> [WORK TASK] How many lines in these records hold the string "pink"? Reply with the number alone.

[Opening DATA SHOWN section]

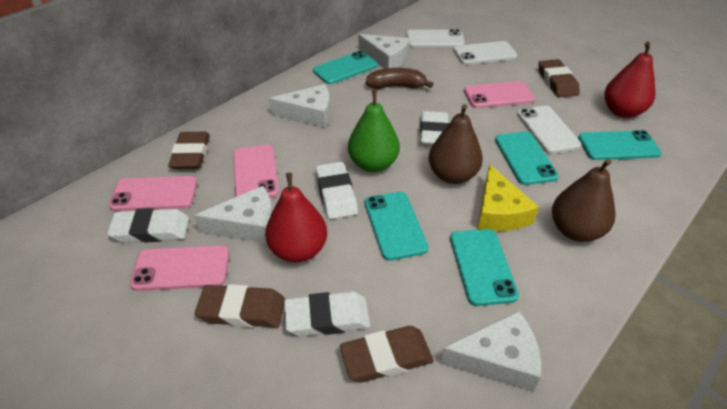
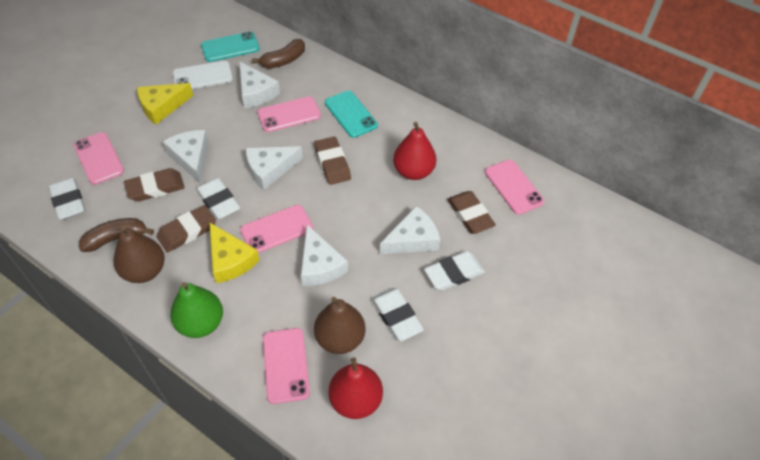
brown banana: 1 -> 2
pink phone: 4 -> 5
turquoise phone: 5 -> 2
white cheese: 4 -> 5
white phone: 3 -> 1
yellow cheese: 1 -> 2

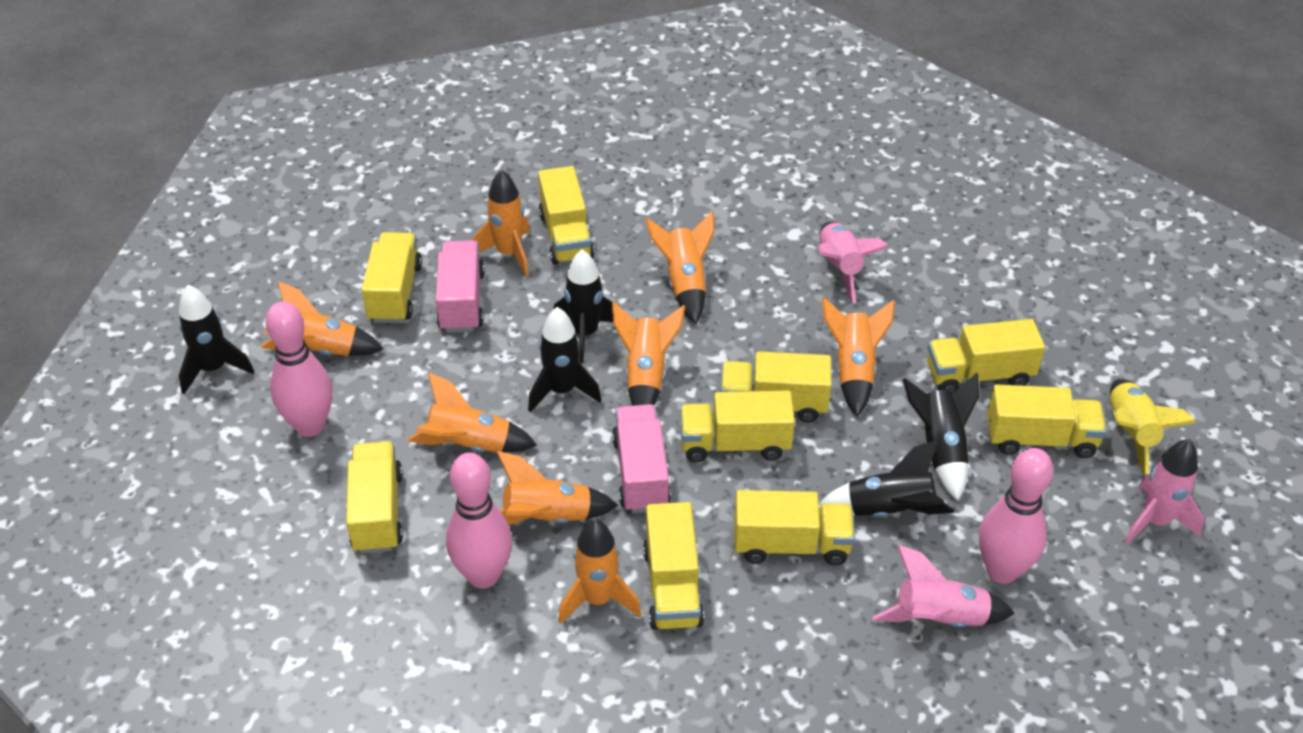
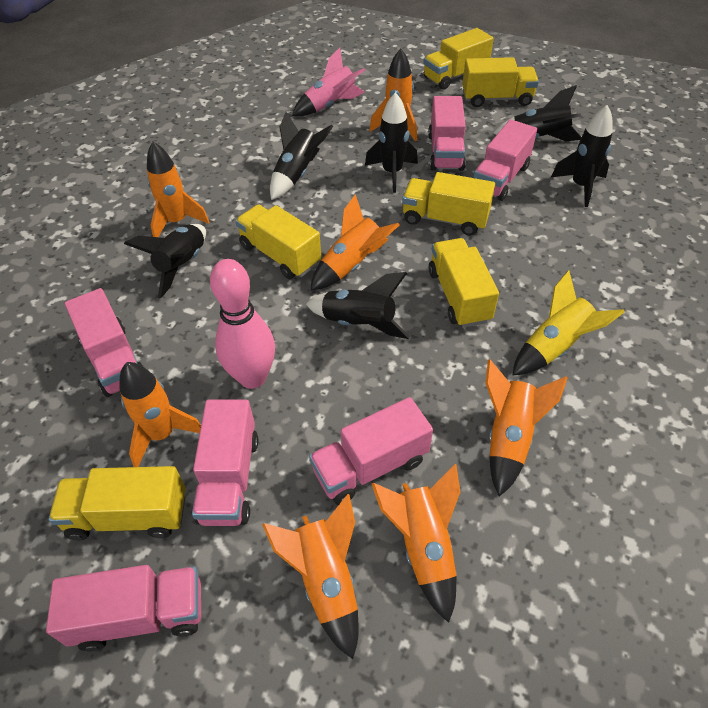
black rocket: 5 -> 6
orange rocket: 8 -> 7
pink bowling pin: 3 -> 1
pink rocket: 3 -> 1
pink truck: 2 -> 6
yellow truck: 9 -> 6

[Closing DATA SHOWN section]

> [ANSWER SPACE] 4